Records from a data source
════════════════════

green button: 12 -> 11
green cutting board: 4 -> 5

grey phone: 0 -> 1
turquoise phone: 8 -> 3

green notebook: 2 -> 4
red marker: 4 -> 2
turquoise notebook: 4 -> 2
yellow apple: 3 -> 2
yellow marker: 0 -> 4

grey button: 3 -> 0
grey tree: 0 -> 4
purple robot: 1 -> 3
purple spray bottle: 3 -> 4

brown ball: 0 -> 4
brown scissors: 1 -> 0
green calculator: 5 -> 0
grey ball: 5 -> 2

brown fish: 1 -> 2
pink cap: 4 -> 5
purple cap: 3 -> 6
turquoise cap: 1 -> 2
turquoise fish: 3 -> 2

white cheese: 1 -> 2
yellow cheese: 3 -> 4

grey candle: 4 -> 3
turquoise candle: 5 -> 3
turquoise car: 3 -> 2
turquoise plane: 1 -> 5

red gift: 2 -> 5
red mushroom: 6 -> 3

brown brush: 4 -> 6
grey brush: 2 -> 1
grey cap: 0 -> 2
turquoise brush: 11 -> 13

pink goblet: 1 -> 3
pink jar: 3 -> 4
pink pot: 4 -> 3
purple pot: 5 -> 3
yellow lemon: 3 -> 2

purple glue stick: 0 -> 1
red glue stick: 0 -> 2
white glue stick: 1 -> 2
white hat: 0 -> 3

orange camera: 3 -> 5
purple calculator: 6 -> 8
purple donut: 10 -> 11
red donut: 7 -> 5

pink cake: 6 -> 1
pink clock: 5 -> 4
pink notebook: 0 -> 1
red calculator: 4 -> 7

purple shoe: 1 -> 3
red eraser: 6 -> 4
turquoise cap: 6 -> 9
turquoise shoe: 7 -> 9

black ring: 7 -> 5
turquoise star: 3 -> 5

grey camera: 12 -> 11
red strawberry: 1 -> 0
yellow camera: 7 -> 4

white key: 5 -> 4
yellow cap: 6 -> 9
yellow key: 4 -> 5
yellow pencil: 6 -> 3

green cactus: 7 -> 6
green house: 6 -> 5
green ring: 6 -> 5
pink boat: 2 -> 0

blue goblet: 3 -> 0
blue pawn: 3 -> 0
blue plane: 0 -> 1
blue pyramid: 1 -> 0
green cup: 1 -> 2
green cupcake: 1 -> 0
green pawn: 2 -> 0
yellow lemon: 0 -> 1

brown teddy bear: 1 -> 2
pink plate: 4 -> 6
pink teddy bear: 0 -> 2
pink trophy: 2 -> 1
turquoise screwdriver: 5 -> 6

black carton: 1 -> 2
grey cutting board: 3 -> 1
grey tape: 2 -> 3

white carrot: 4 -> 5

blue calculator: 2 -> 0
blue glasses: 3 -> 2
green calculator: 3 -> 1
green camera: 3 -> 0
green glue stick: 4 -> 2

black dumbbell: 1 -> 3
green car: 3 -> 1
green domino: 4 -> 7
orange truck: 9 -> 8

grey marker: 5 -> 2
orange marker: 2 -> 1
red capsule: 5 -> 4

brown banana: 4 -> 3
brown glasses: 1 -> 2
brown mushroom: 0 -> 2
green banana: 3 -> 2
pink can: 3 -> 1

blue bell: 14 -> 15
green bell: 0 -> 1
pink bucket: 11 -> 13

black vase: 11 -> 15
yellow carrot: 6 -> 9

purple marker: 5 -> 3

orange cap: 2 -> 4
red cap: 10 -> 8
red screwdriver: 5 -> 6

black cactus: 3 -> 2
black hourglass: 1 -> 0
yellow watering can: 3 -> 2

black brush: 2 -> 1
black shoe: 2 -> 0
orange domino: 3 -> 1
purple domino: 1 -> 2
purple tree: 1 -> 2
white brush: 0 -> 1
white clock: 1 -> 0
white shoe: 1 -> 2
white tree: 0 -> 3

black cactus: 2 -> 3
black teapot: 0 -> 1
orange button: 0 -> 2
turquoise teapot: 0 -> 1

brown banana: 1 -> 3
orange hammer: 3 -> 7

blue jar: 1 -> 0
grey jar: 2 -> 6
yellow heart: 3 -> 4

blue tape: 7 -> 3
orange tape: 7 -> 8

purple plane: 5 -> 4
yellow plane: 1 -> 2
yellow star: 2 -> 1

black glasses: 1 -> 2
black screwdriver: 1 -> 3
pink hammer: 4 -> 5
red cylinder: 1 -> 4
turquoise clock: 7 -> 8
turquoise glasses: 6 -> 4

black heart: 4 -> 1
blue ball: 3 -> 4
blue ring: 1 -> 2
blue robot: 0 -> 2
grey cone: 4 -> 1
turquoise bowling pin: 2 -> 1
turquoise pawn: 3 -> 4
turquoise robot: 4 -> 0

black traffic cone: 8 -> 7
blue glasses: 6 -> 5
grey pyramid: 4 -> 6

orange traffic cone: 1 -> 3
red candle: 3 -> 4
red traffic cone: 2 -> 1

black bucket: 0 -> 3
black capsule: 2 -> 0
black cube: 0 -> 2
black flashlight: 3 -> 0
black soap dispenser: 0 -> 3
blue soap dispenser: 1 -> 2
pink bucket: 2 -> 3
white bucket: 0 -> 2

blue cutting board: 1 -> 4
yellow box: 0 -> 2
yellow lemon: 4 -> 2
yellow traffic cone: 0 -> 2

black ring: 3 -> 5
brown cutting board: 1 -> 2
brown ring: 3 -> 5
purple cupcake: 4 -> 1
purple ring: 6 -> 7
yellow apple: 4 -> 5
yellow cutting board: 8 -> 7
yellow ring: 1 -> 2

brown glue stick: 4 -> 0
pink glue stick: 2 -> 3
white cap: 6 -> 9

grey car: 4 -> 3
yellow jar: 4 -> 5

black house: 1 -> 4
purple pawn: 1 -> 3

════════════════════

Task statement: The answer should hold only the lines from the start of the records above through the line containing "pink jar: 3 -> 4", each set down exactly.

Response to the exercise:
green button: 12 -> 11
green cutting board: 4 -> 5

grey phone: 0 -> 1
turquoise phone: 8 -> 3

green notebook: 2 -> 4
red marker: 4 -> 2
turquoise notebook: 4 -> 2
yellow apple: 3 -> 2
yellow marker: 0 -> 4

grey button: 3 -> 0
grey tree: 0 -> 4
purple robot: 1 -> 3
purple spray bottle: 3 -> 4

brown ball: 0 -> 4
brown scissors: 1 -> 0
green calculator: 5 -> 0
grey ball: 5 -> 2

brown fish: 1 -> 2
pink cap: 4 -> 5
purple cap: 3 -> 6
turquoise cap: 1 -> 2
turquoise fish: 3 -> 2

white cheese: 1 -> 2
yellow cheese: 3 -> 4

grey candle: 4 -> 3
turquoise candle: 5 -> 3
turquoise car: 3 -> 2
turquoise plane: 1 -> 5

red gift: 2 -> 5
red mushroom: 6 -> 3

brown brush: 4 -> 6
grey brush: 2 -> 1
grey cap: 0 -> 2
turquoise brush: 11 -> 13

pink goblet: 1 -> 3
pink jar: 3 -> 4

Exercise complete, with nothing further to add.